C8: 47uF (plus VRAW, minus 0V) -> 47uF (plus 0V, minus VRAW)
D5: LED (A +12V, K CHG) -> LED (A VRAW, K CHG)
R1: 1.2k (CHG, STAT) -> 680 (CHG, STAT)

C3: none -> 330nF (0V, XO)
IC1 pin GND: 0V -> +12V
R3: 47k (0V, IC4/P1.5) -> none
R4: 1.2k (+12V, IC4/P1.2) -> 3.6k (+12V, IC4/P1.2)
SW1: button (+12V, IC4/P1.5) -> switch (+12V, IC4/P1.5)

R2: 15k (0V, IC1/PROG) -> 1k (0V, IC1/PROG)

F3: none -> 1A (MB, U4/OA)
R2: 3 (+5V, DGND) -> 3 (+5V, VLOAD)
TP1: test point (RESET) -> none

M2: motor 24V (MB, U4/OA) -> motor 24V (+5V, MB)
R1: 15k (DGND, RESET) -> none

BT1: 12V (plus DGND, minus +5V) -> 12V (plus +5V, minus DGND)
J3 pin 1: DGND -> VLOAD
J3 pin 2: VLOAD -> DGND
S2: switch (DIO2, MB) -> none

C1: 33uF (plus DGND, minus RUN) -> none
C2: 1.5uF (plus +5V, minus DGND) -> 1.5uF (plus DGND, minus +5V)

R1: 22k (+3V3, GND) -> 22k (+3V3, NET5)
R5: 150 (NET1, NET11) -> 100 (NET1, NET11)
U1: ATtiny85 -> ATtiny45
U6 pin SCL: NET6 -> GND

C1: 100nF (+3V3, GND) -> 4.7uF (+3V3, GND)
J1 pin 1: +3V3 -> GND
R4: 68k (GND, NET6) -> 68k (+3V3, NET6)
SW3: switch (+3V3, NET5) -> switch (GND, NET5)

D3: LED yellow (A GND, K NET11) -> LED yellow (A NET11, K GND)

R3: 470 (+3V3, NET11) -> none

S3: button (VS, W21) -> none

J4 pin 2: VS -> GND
********
- _WORK INSTRUCTION_
Each line above should appear again, reproduced exactly.

- _RESPONSE FOR THIS EXERCISE_
C8: 47uF (plus VRAW, minus 0V) -> 47uF (plus 0V, minus VRAW)
D5: LED (A +12V, K CHG) -> LED (A VRAW, K CHG)
R1: 1.2k (CHG, STAT) -> 680 (CHG, STAT)

C3: none -> 330nF (0V, XO)
IC1 pin GND: 0V -> +12V
R3: 47k (0V, IC4/P1.5) -> none
R4: 1.2k (+12V, IC4/P1.2) -> 3.6k (+12V, IC4/P1.2)
SW1: button (+12V, IC4/P1.5) -> switch (+12V, IC4/P1.5)

R2: 15k (0V, IC1/PROG) -> 1k (0V, IC1/PROG)

F3: none -> 1A (MB, U4/OA)
R2: 3 (+5V, DGND) -> 3 (+5V, VLOAD)
TP1: test point (RESET) -> none

M2: motor 24V (MB, U4/OA) -> motor 24V (+5V, MB)
R1: 15k (DGND, RESET) -> none

BT1: 12V (plus DGND, minus +5V) -> 12V (plus +5V, minus DGND)
J3 pin 1: DGND -> VLOAD
J3 pin 2: VLOAD -> DGND
S2: switch (DIO2, MB) -> none

C1: 33uF (plus DGND, minus RUN) -> none
C2: 1.5uF (plus +5V, minus DGND) -> 1.5uF (plus DGND, minus +5V)

R1: 22k (+3V3, GND) -> 22k (+3V3, NET5)
R5: 150 (NET1, NET11) -> 100 (NET1, NET11)
U1: ATtiny85 -> ATtiny45
U6 pin SCL: NET6 -> GND

C1: 100nF (+3V3, GND) -> 4.7uF (+3V3, GND)
J1 pin 1: +3V3 -> GND
R4: 68k (GND, NET6) -> 68k (+3V3, NET6)
SW3: switch (+3V3, NET5) -> switch (GND, NET5)

D3: LED yellow (A GND, K NET11) -> LED yellow (A NET11, K GND)

R3: 470 (+3V3, NET11) -> none

S3: button (VS, W21) -> none

J4 pin 2: VS -> GND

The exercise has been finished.